>> Begin Supplied records

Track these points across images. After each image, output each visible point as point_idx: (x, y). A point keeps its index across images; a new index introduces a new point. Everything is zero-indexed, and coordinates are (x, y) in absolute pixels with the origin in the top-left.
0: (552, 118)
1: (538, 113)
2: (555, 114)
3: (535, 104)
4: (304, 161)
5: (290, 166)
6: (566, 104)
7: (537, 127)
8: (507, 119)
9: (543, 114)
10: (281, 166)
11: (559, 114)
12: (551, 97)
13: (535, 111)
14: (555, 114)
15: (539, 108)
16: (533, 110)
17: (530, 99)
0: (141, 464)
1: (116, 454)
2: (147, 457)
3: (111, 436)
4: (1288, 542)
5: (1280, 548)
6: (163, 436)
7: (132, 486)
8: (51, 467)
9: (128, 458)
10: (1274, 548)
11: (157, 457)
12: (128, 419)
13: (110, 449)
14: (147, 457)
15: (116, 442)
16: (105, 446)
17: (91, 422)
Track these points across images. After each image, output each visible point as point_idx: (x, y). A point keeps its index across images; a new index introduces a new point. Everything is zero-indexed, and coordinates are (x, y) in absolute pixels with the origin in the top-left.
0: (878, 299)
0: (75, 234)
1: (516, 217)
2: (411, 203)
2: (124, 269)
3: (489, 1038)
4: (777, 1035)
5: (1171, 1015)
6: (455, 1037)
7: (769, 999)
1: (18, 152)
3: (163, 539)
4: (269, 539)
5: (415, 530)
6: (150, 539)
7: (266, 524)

>> End Supplied records

→ What to work on:
Output every row above word for word, keeping the original order and line breaks.

→ Solution for this problem:
Track these points across images. After each image, output each visible point as point_idx: (x, y). A point keeps its index across images; a new index introduces a new point. Everything is zero-indexed, and coordinates are (x, y) in absolute pixels with the origin in the top-left.
0: (552, 118)
1: (538, 113)
2: (555, 114)
3: (535, 104)
4: (304, 161)
5: (290, 166)
6: (566, 104)
7: (537, 127)
8: (507, 119)
9: (543, 114)
10: (281, 166)
11: (559, 114)
12: (551, 97)
13: (535, 111)
14: (555, 114)
15: (539, 108)
16: (533, 110)
17: (530, 99)
0: (141, 464)
1: (116, 454)
2: (147, 457)
3: (111, 436)
4: (1288, 542)
5: (1280, 548)
6: (163, 436)
7: (132, 486)
8: (51, 467)
9: (128, 458)
10: (1274, 548)
11: (157, 457)
12: (128, 419)
13: (110, 449)
14: (147, 457)
15: (116, 442)
16: (105, 446)
17: (91, 422)
Track these points across images. After each image, output each visible point as point_idx: (x, y). A point keeps its index across images; a new index introduces a new point. Everything is zero-indexed, and coordinates are (x, y) in absolute pixels with the origin in the top-left.
0: (878, 299)
0: (75, 234)
1: (516, 217)
2: (411, 203)
2: (124, 269)
3: (489, 1038)
4: (777, 1035)
5: (1171, 1015)
6: (455, 1037)
7: (769, 999)
1: (18, 152)
3: (163, 539)
4: (269, 539)
5: (415, 530)
6: (150, 539)
7: (266, 524)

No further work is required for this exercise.